WORK ITEM: From the line that includes "yellow bowl: 3 -> 2" to the closing line of the data, please transcribe every line exactly and add nothing.

Coordinate-based change listings
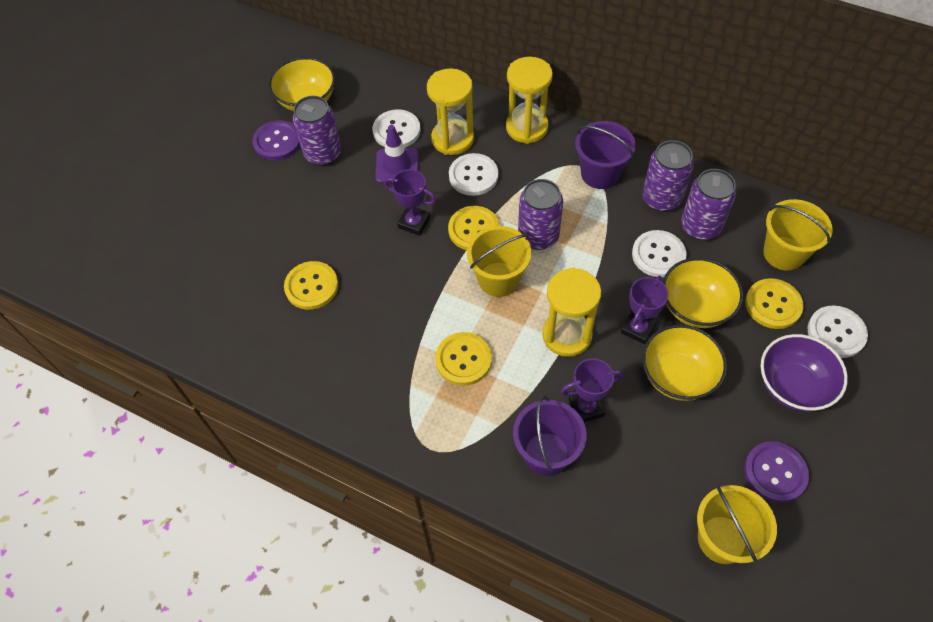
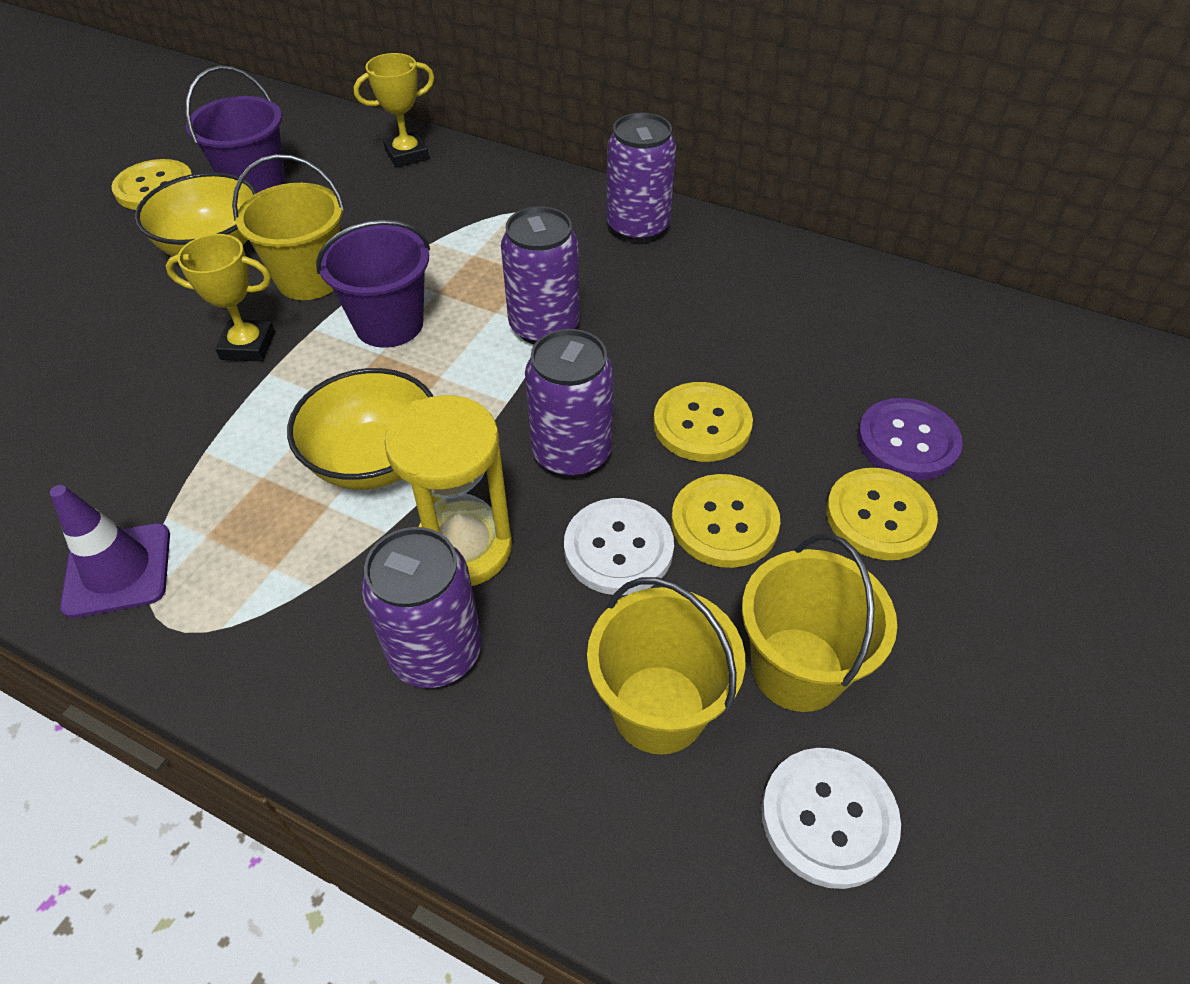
purple bowl: 1 -> 0
purple button: 2 -> 1
purple trophy: 3 -> 0
white button: 4 -> 2
yellow bowl: 3 -> 2
yellow hourglass: 3 -> 1
yellow trophy: 0 -> 2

OUTPUT FOR THIS EXERCISE:
yellow bowl: 3 -> 2
yellow hourglass: 3 -> 1
yellow trophy: 0 -> 2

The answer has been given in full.